START PROVIDED DATA

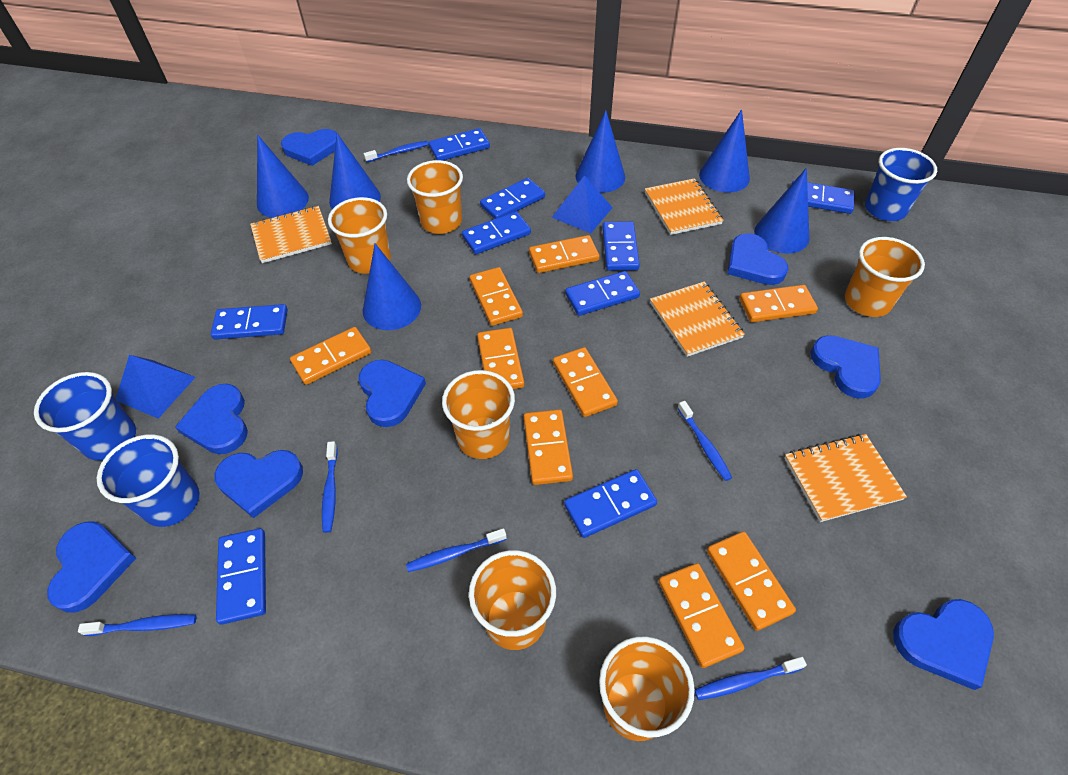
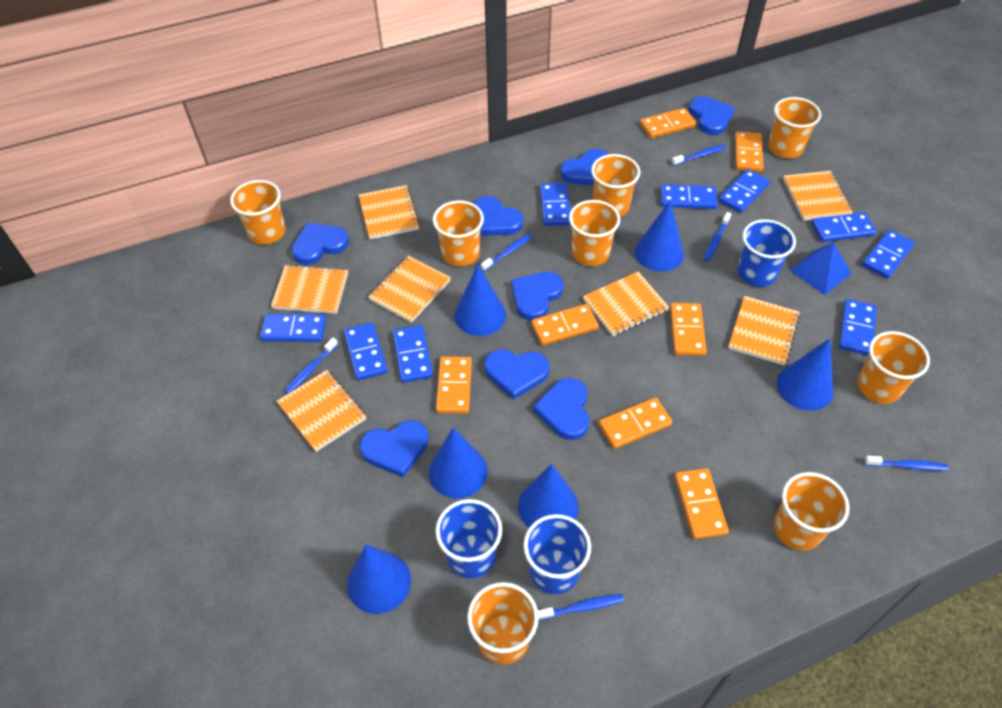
blue pyramid: 2 -> 1
orange cup: 6 -> 8
orange domino: 9 -> 7
orange notebook: 4 -> 7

END PROVIDED DATA

**DIRECTIONS FOR THIS TASK**
From the first line to the last, reproduce the listing above exactly, leaving the pictures out.

**RESPONSE**
blue pyramid: 2 -> 1
orange cup: 6 -> 8
orange domino: 9 -> 7
orange notebook: 4 -> 7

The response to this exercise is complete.